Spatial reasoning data
*** Block opens ***

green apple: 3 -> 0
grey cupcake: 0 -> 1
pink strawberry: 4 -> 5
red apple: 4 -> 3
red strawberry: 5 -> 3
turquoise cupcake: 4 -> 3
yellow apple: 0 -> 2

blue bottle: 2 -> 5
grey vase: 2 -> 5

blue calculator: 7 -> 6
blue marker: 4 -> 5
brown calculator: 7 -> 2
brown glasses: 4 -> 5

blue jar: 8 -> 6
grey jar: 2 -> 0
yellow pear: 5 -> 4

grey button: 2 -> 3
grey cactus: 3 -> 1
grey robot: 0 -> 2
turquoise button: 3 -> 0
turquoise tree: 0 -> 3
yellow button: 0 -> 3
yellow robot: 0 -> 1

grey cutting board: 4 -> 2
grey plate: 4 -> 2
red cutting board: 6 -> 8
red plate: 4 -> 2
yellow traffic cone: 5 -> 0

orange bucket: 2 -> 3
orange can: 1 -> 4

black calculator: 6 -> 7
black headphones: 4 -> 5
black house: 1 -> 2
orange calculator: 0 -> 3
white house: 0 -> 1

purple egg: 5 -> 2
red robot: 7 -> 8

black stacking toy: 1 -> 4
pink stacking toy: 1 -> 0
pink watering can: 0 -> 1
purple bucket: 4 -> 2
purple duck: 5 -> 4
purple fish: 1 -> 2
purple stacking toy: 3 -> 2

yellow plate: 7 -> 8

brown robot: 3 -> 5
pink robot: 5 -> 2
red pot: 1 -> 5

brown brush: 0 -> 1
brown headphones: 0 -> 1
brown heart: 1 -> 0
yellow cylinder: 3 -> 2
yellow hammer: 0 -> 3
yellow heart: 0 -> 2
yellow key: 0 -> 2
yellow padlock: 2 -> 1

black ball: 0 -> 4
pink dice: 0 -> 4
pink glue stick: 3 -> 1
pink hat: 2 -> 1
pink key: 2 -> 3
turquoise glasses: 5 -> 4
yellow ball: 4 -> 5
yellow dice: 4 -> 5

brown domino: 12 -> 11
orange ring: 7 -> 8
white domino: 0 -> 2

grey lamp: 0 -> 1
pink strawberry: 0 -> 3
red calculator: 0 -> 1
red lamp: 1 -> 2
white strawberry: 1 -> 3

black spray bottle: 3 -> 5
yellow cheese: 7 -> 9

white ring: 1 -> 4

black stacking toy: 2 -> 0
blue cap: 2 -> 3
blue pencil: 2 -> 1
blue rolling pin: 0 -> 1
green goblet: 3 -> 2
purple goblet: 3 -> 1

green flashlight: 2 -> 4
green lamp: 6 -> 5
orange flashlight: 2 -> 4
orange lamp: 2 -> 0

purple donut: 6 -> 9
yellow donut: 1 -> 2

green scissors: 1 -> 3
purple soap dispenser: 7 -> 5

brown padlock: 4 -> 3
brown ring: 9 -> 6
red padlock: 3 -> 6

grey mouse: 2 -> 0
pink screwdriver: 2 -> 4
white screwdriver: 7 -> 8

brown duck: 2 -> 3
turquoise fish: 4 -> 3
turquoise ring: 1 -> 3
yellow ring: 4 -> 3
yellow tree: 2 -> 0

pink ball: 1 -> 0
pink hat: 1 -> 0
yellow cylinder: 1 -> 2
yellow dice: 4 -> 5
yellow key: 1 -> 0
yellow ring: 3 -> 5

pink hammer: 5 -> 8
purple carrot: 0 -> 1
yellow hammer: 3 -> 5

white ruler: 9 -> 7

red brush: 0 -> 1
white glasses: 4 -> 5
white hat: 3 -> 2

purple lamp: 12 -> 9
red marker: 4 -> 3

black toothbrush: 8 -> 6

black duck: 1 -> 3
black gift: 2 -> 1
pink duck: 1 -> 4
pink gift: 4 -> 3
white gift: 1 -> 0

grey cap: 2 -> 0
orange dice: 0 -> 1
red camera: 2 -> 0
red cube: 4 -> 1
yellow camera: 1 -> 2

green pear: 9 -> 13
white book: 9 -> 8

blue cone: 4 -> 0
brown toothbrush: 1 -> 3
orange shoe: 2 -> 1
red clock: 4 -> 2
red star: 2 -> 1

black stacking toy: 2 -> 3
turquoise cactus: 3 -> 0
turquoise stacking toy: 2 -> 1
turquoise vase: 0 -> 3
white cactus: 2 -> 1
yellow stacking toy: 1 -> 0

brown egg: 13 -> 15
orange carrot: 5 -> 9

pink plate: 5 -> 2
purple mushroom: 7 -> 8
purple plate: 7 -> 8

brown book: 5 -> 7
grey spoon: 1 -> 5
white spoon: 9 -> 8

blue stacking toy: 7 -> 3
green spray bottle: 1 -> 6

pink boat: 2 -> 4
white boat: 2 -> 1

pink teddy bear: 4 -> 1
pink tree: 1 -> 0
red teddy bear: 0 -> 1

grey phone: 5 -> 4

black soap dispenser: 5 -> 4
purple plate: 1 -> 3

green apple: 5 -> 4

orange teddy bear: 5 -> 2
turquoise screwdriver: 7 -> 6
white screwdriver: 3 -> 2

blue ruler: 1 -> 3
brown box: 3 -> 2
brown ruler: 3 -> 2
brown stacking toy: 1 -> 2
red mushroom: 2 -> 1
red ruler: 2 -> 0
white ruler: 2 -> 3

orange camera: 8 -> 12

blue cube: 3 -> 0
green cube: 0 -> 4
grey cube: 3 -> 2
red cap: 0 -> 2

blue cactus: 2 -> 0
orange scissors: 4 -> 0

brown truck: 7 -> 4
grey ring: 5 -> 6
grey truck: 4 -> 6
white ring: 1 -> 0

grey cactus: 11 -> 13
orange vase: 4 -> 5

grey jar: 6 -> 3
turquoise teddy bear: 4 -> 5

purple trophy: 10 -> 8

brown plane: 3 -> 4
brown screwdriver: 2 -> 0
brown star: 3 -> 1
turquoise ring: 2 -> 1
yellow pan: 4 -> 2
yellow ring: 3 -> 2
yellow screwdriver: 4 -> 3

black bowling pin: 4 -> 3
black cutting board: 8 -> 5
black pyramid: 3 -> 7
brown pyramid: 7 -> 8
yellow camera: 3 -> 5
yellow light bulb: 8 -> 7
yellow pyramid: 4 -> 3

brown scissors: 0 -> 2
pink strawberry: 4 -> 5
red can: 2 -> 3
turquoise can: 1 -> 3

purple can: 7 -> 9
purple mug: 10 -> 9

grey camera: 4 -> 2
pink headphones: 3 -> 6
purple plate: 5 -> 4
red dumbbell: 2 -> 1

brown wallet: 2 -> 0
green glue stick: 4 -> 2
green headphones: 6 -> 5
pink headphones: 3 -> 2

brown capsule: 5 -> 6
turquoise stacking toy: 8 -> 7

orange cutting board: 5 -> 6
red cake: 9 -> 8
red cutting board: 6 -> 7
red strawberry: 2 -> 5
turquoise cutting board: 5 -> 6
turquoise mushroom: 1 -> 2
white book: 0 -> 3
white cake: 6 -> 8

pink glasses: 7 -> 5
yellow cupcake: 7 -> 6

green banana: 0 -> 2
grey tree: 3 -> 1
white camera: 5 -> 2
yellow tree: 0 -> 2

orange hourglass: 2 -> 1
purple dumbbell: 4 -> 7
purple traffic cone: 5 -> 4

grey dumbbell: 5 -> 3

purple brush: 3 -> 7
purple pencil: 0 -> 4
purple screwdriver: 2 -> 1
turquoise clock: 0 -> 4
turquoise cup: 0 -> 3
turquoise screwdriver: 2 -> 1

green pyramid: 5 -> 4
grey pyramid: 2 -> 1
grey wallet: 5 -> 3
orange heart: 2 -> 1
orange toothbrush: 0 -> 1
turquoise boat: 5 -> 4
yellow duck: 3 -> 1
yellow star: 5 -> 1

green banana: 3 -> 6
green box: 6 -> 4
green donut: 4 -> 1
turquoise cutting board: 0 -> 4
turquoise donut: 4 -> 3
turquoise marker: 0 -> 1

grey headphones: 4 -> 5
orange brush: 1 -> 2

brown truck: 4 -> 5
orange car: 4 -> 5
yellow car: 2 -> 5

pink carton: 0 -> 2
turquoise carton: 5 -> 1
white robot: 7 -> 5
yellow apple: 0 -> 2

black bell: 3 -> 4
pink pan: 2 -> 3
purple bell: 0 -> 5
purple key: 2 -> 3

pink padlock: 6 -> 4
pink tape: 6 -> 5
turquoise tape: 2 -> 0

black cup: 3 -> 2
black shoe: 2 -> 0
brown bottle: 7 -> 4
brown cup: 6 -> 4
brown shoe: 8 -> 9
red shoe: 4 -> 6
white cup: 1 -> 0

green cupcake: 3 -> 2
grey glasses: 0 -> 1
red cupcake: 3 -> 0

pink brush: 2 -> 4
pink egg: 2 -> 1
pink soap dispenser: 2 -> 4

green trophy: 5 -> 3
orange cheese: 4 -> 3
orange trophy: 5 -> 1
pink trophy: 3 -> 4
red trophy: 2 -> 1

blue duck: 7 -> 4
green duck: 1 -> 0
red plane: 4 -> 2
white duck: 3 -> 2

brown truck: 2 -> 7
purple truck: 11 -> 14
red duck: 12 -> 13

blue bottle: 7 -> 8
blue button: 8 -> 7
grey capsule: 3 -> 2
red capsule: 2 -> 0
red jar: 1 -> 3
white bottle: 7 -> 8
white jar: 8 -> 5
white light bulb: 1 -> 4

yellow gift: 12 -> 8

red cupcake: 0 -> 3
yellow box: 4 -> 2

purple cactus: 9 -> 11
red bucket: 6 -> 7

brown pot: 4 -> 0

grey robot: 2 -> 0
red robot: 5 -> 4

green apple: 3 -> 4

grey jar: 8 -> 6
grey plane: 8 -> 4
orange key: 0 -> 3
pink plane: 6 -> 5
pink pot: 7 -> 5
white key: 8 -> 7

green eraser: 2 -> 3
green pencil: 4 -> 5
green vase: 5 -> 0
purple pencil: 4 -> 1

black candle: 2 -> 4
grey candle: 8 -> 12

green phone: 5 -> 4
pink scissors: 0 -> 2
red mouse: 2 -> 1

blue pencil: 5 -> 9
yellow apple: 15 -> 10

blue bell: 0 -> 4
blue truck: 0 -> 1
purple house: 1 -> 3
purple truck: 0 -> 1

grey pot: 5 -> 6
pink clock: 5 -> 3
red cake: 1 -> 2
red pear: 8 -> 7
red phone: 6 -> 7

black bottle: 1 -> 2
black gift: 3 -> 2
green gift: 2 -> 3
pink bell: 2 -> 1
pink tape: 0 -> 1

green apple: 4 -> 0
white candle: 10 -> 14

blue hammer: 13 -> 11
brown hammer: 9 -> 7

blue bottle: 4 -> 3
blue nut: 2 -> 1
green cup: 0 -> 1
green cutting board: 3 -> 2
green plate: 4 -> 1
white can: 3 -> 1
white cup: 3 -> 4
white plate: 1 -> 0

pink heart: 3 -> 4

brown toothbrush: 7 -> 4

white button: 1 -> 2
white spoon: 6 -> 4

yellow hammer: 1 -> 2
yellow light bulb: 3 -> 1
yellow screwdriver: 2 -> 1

*** Block closes ***

### Aim of the exercise:
From the records above, copy out the line with "brown brush: 0 -> 1", the line with "grey lamp: 0 -> 1", and every line between them, word for word.

### Result of the exercise:
brown brush: 0 -> 1
brown headphones: 0 -> 1
brown heart: 1 -> 0
yellow cylinder: 3 -> 2
yellow hammer: 0 -> 3
yellow heart: 0 -> 2
yellow key: 0 -> 2
yellow padlock: 2 -> 1

black ball: 0 -> 4
pink dice: 0 -> 4
pink glue stick: 3 -> 1
pink hat: 2 -> 1
pink key: 2 -> 3
turquoise glasses: 5 -> 4
yellow ball: 4 -> 5
yellow dice: 4 -> 5

brown domino: 12 -> 11
orange ring: 7 -> 8
white domino: 0 -> 2

grey lamp: 0 -> 1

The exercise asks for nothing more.